Start of DATA FOR ANALYSIS

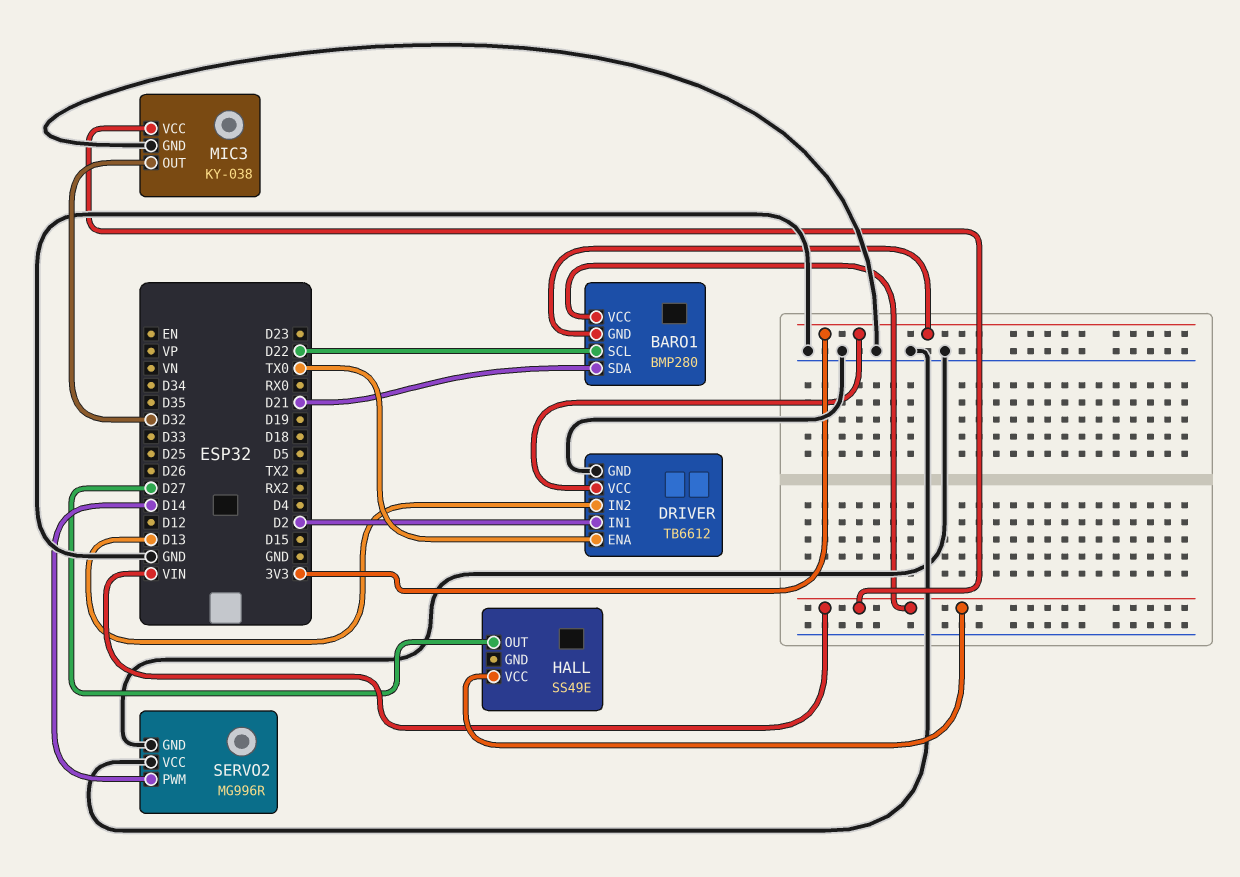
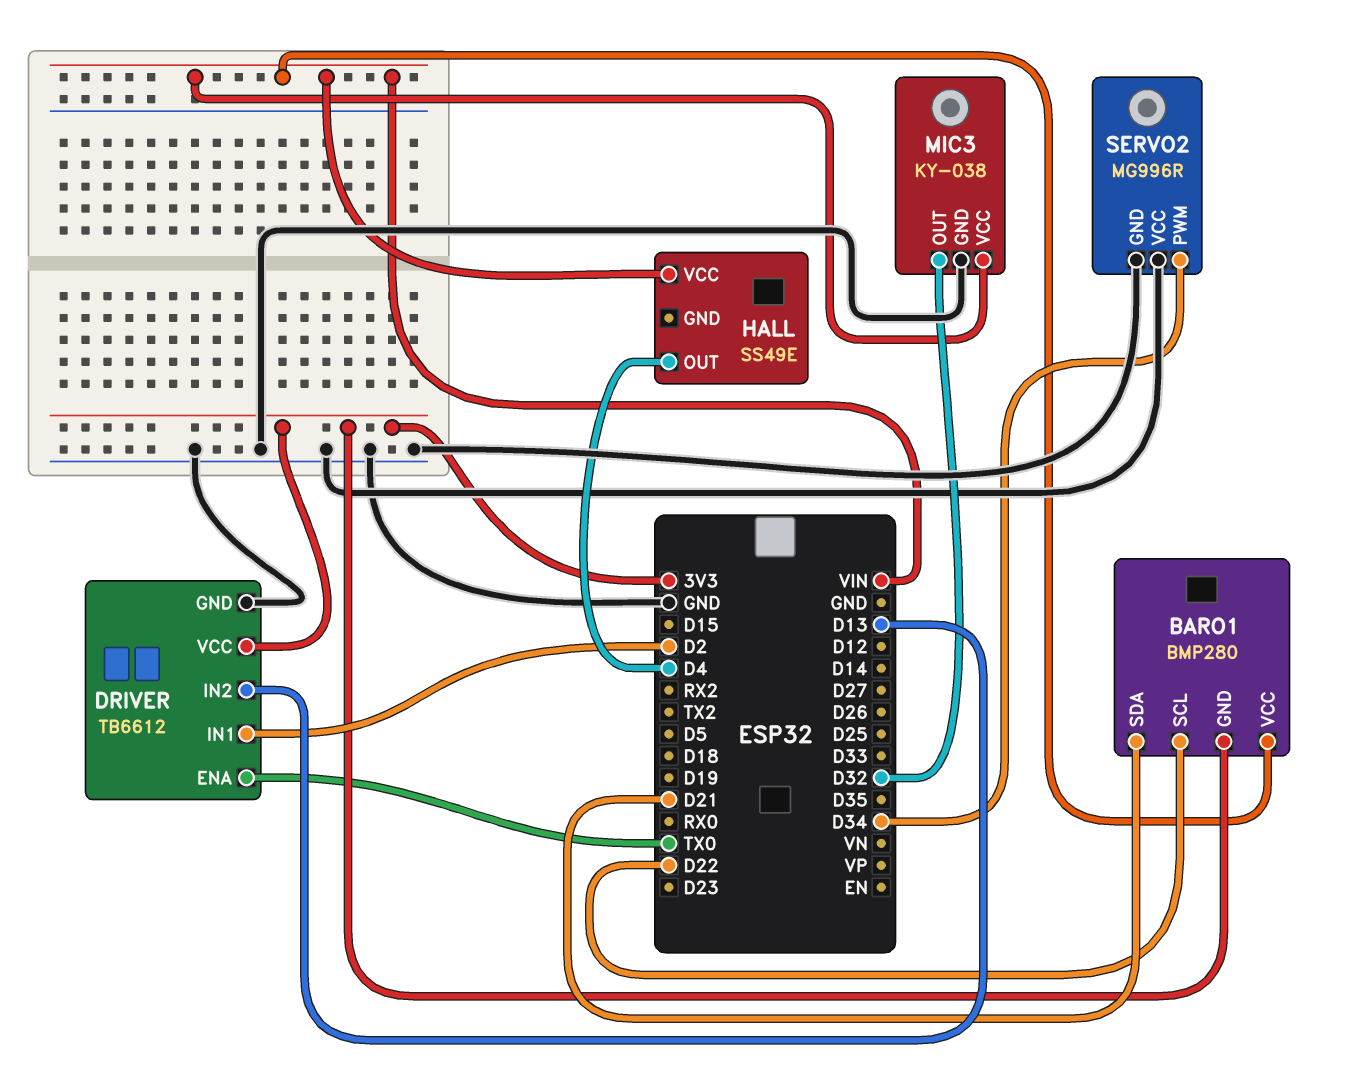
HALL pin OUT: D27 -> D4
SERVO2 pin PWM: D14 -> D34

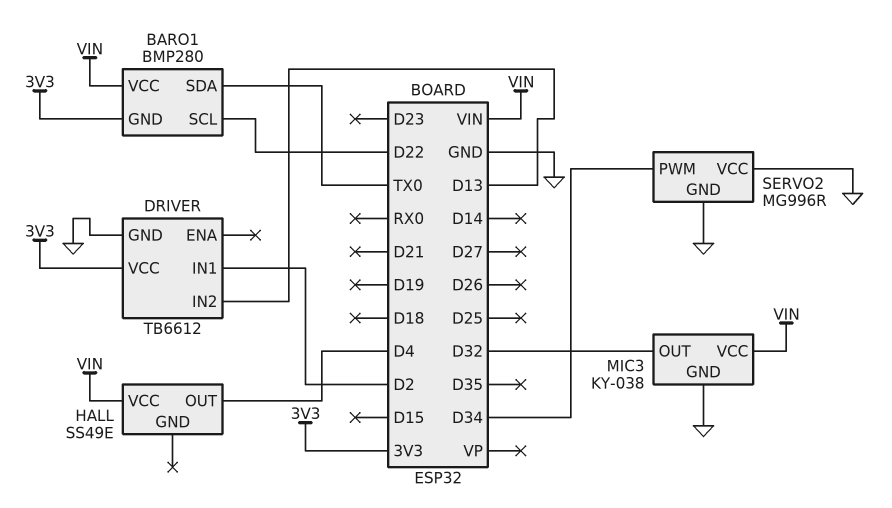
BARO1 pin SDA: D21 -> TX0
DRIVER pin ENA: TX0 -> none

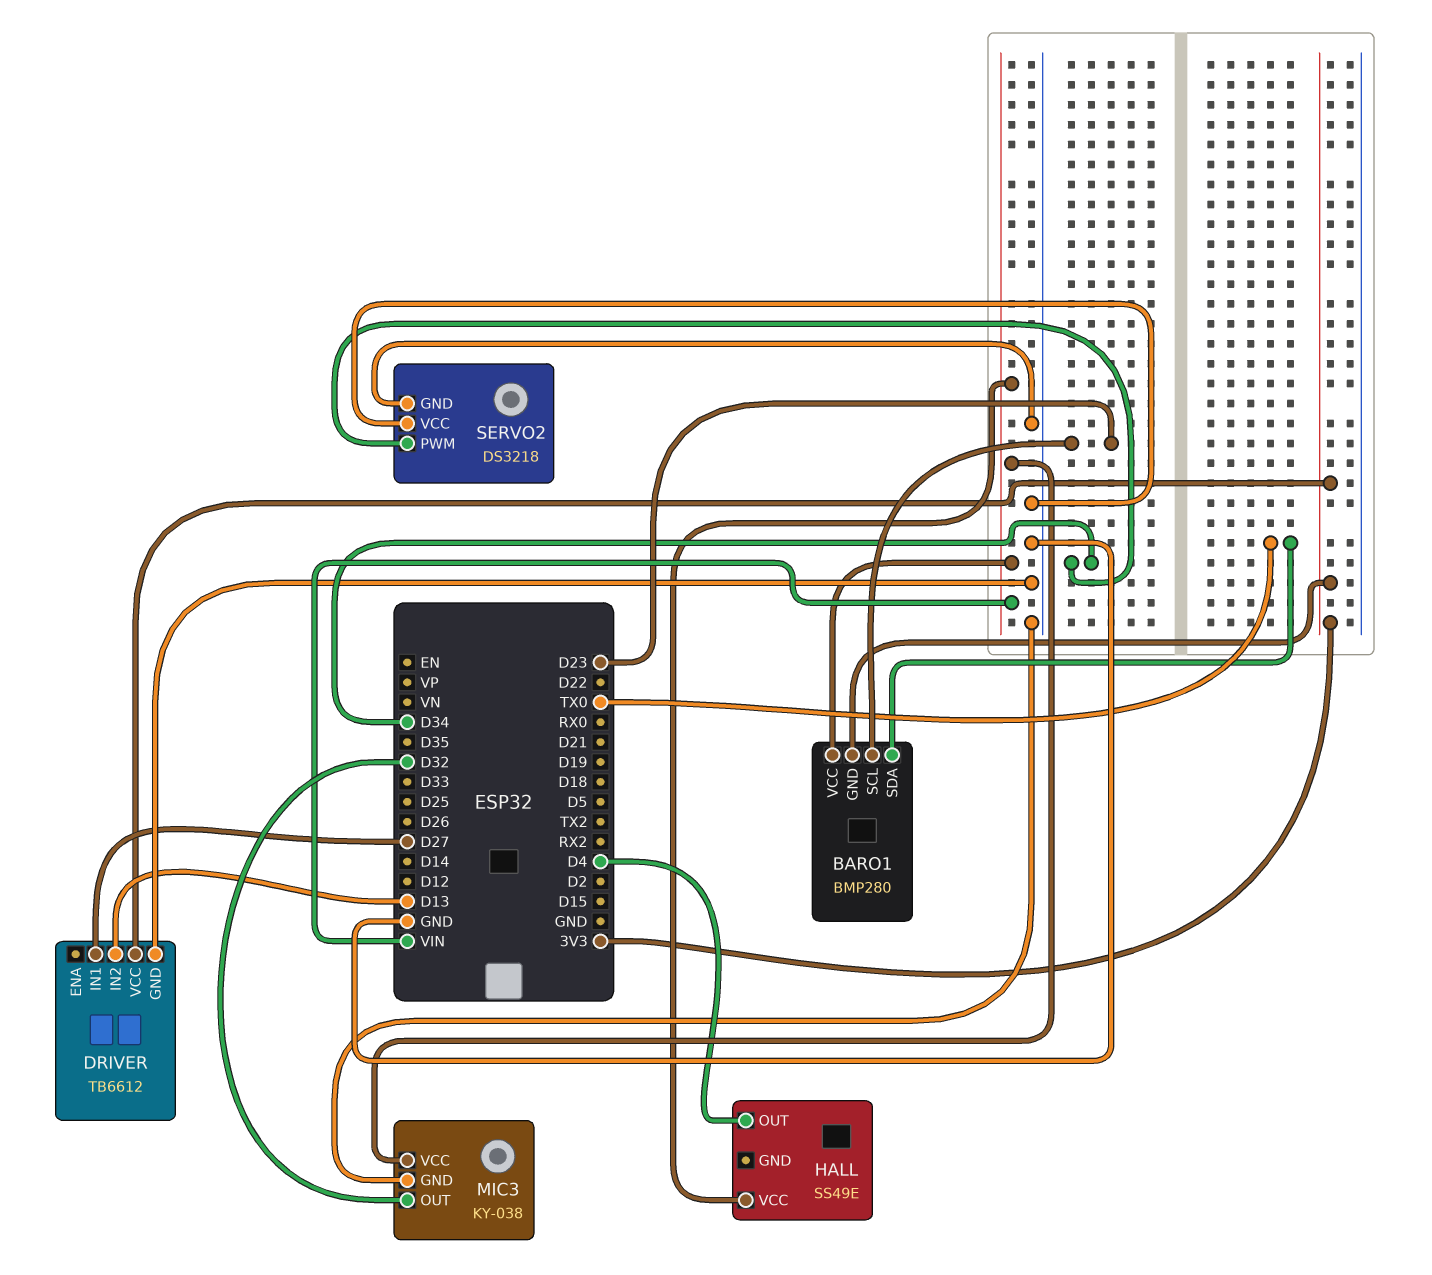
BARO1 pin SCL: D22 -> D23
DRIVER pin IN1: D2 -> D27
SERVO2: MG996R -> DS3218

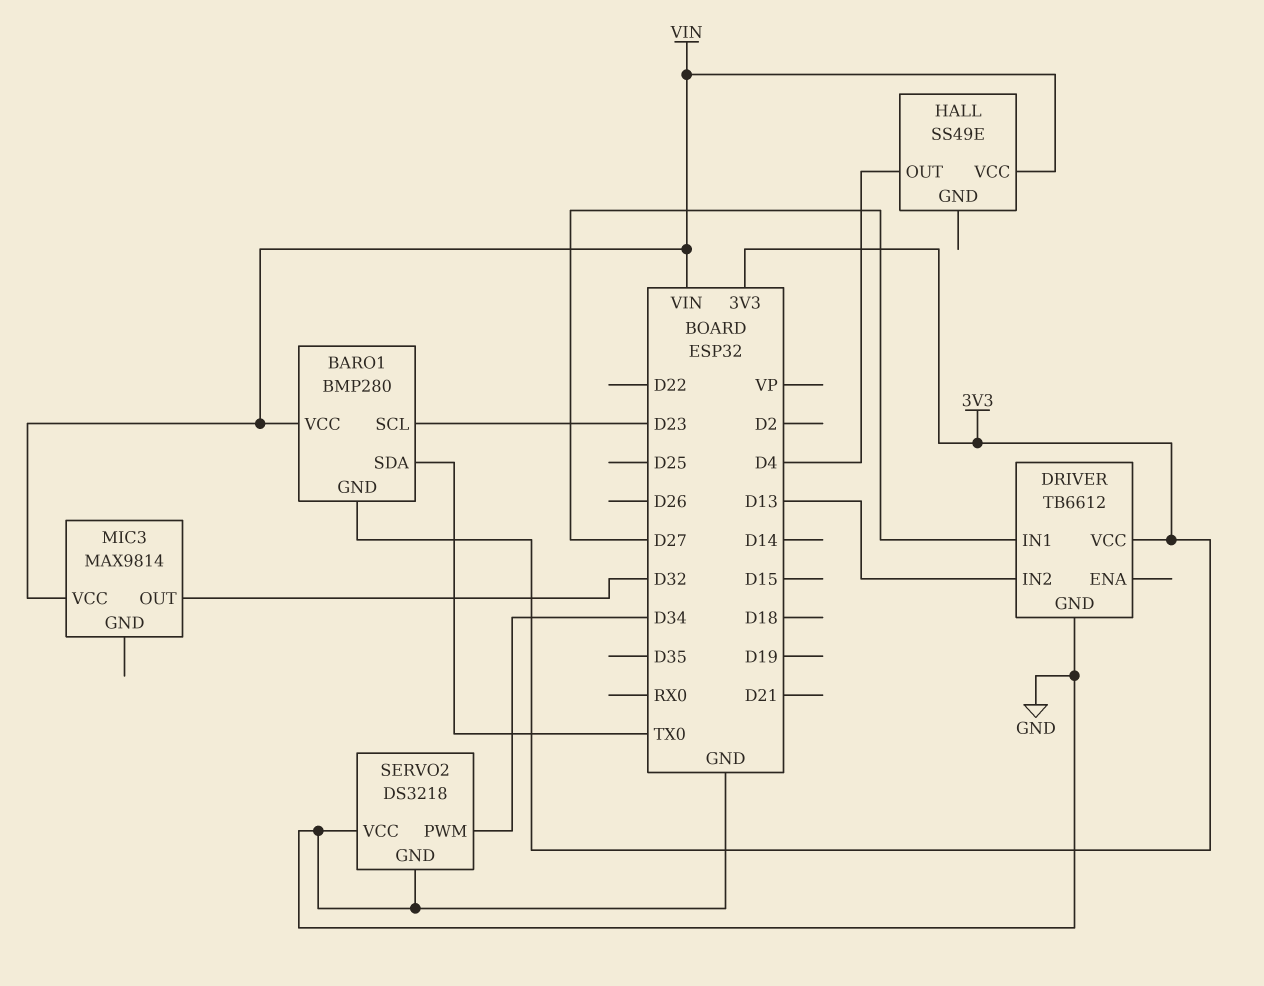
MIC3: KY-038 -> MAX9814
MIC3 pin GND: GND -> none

End of DATA FOR ANALYSIS

> [EXERCISE GOAL]
Transcribe the records above exactly, omitting every picture they contain.

> [TASK OUTPUT]
HALL pin OUT: D27 -> D4
SERVO2 pin PWM: D14 -> D34

BARO1 pin SDA: D21 -> TX0
DRIVER pin ENA: TX0 -> none

BARO1 pin SCL: D22 -> D23
DRIVER pin IN1: D2 -> D27
SERVO2: MG996R -> DS3218

MIC3: KY-038 -> MAX9814
MIC3 pin GND: GND -> none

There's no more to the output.